In the records that come next, find every line with "bear". Return those lines.

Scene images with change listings

┄┄┄┄┄┄

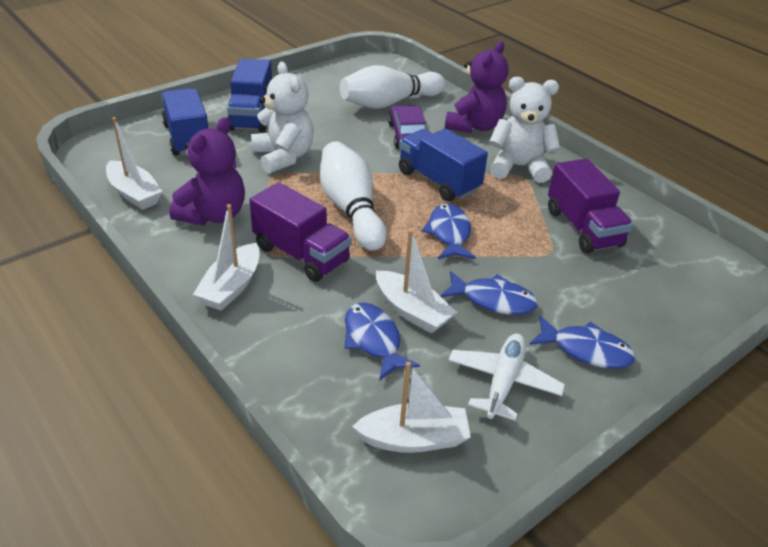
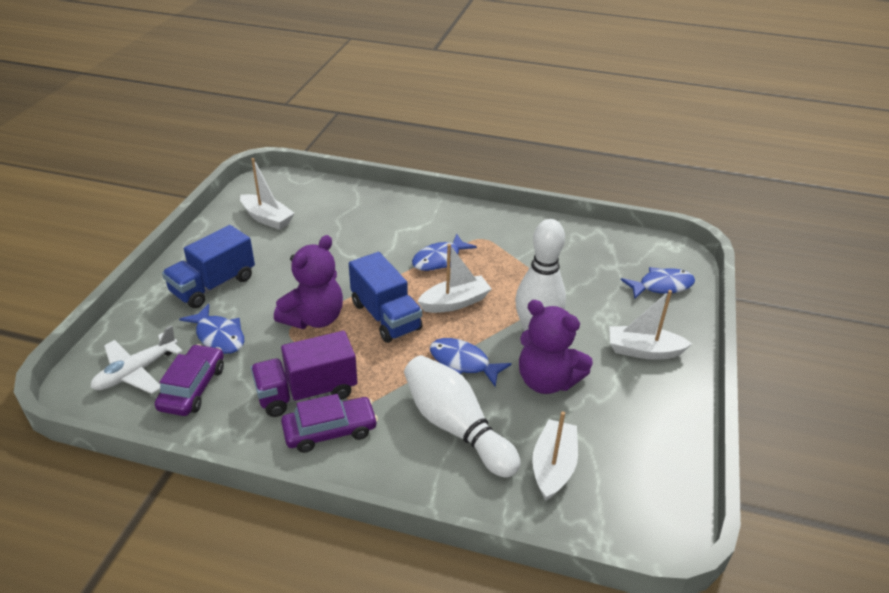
blue truck: 3 -> 2
purple car: 1 -> 2
purple truck: 2 -> 1
white teddy bear: 2 -> 0

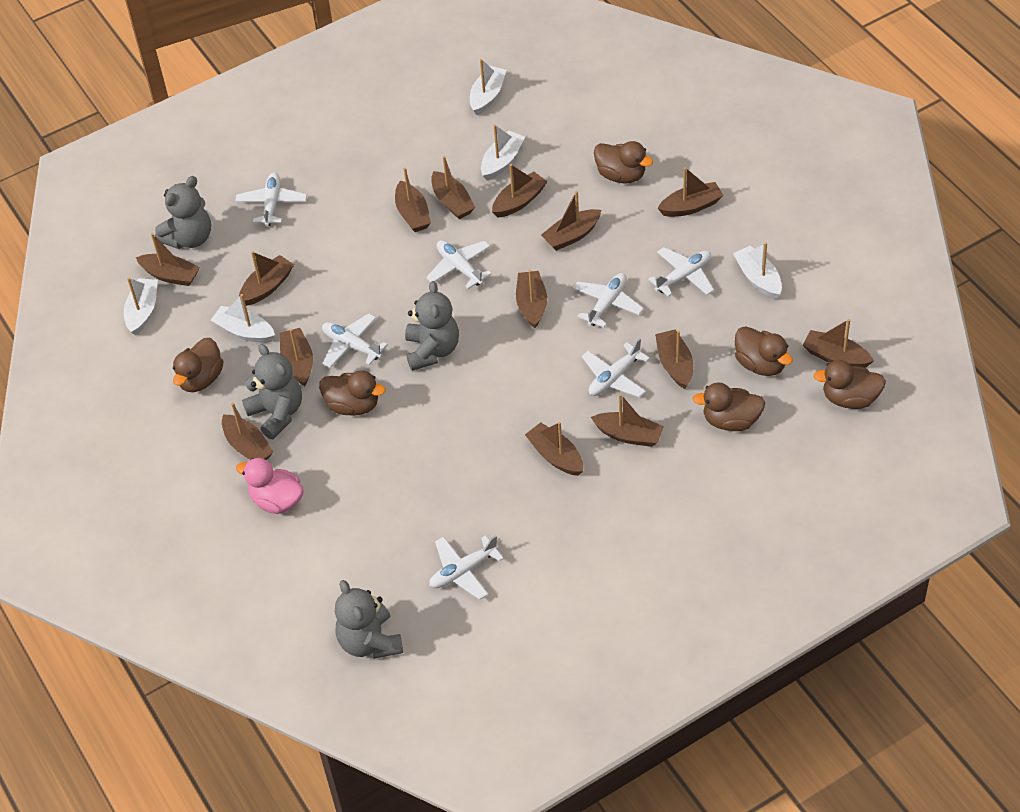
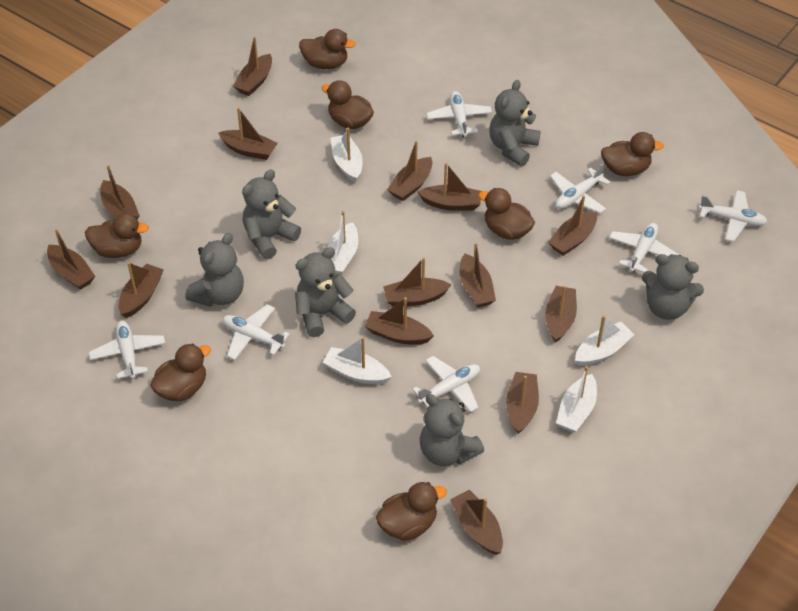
brown duck: 6 -> 7
grey teddy bear: 4 -> 6
pink duck: 1 -> 0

┄┄┄┄┄┄

EXERCISE RESULT
white teddy bear: 2 -> 0
grey teddy bear: 4 -> 6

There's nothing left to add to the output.